** Data records follows **
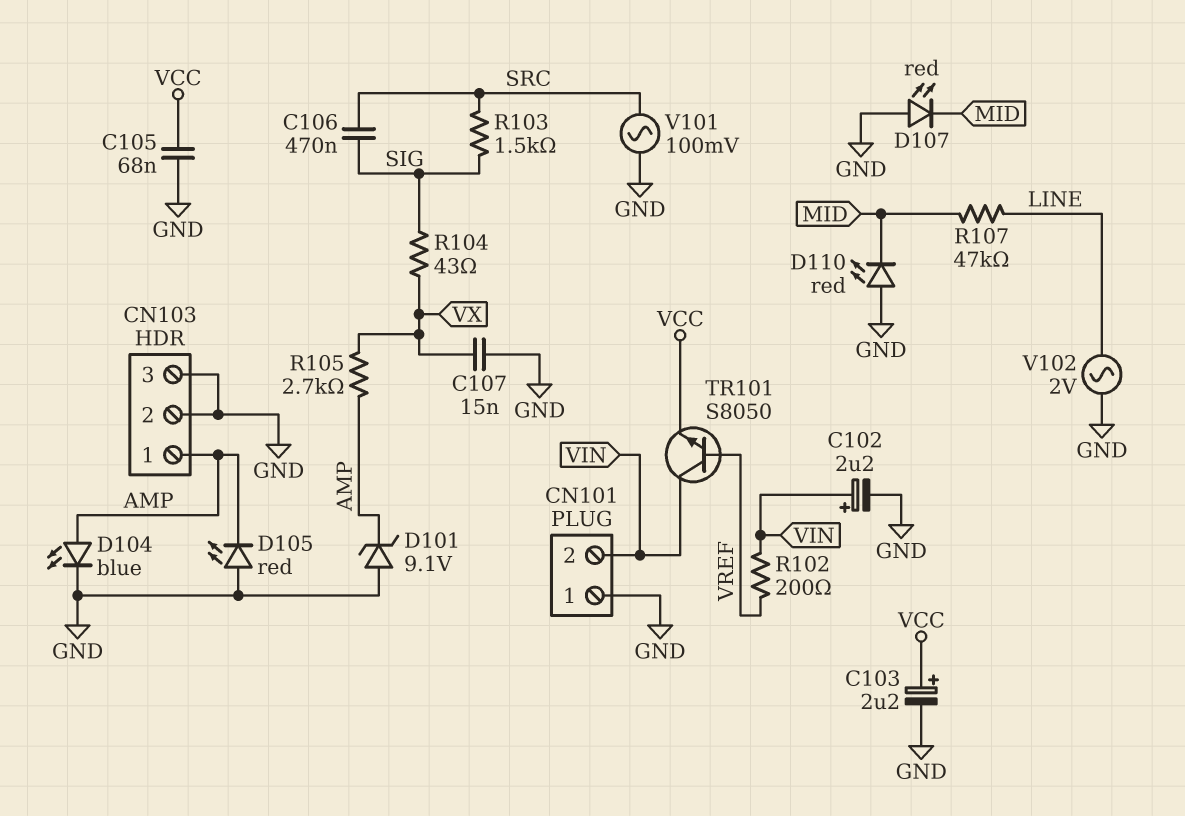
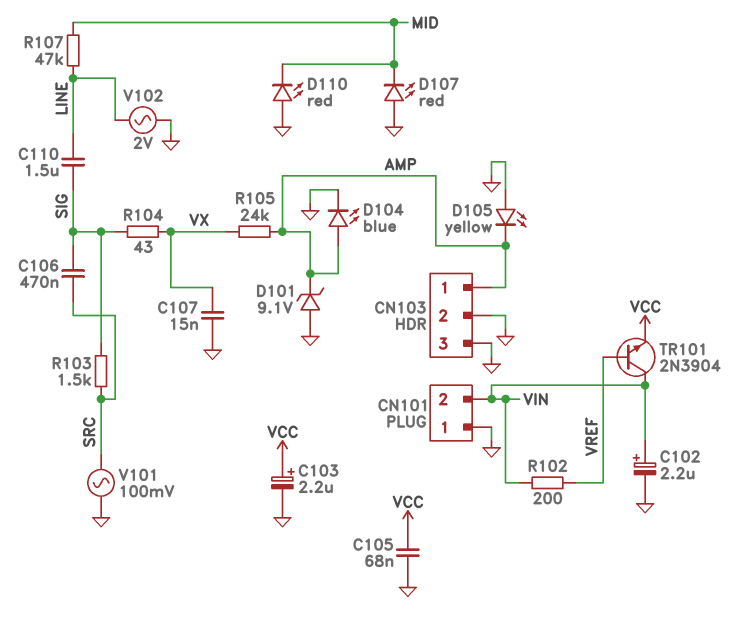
C110: none -> 1.5uF (LINE, SIG)
D105: LED red (A GND, K AMP) -> LED yellow (A GND, K AMP)
R105: 2.7k (AMP, VX) -> 24k (AMP, VX)
TR101: NPN S8050 (B VREF, C VIN, E VCC) -> NPN 2N3904 (B VREF, C VIN, E VCC)

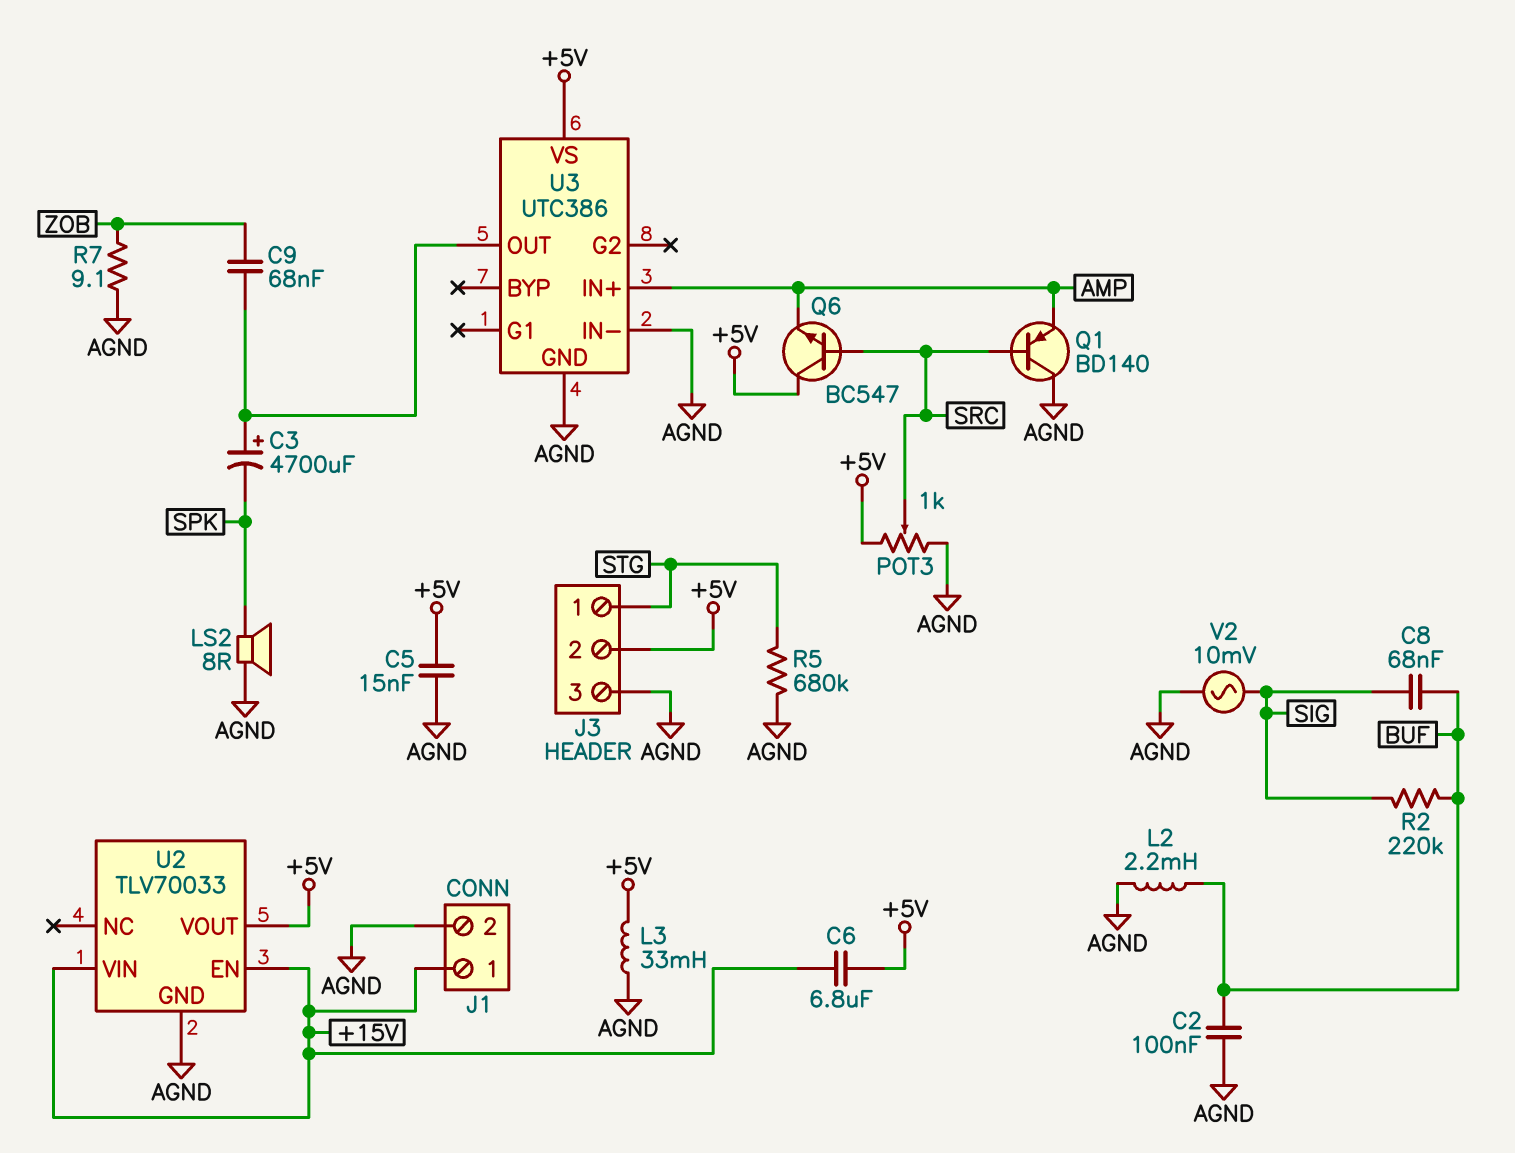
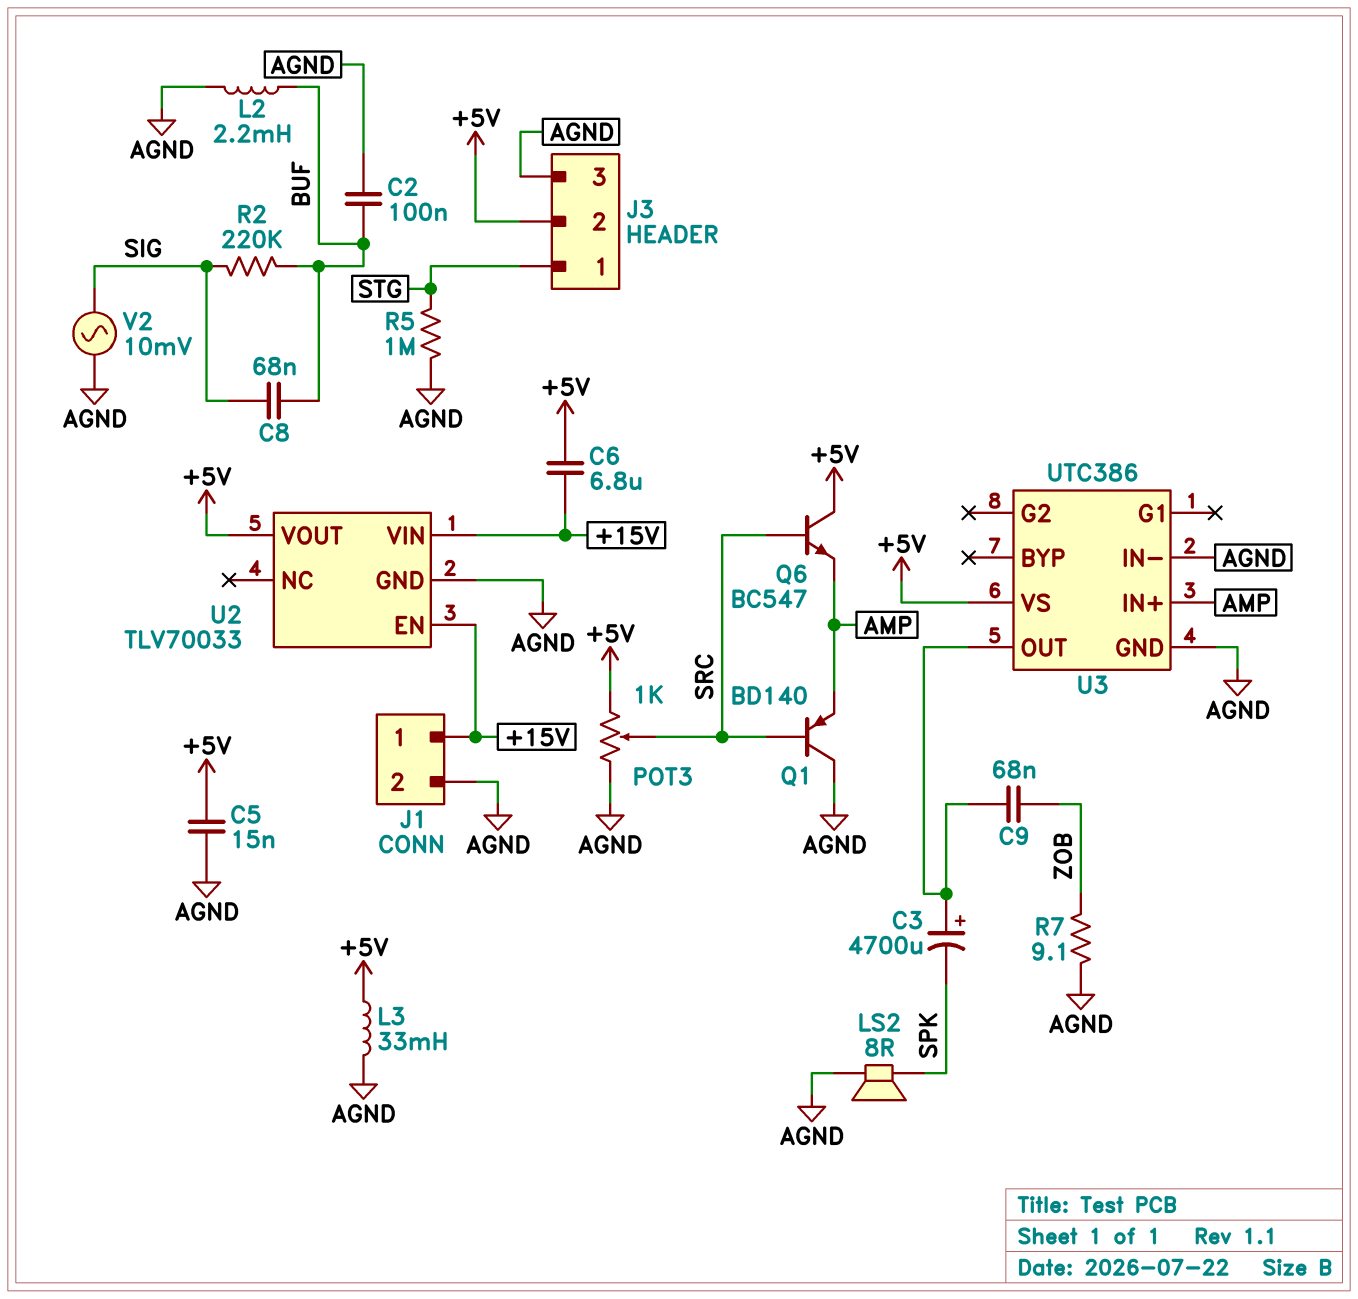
R5: 680k (AGND, STG) -> 1M (AGND, STG)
** End of Data records **
Task to carry out » Your copy should hold exactly the lines from the line containing "D105: LED red" through the last line of the listing above, both included, and no pictures.

Solution to this exercise »
D105: LED red (A GND, K AMP) -> LED yellow (A GND, K AMP)
R105: 2.7k (AMP, VX) -> 24k (AMP, VX)
TR101: NPN S8050 (B VREF, C VIN, E VCC) -> NPN 2N3904 (B VREF, C VIN, E VCC)

R5: 680k (AGND, STG) -> 1M (AGND, STG)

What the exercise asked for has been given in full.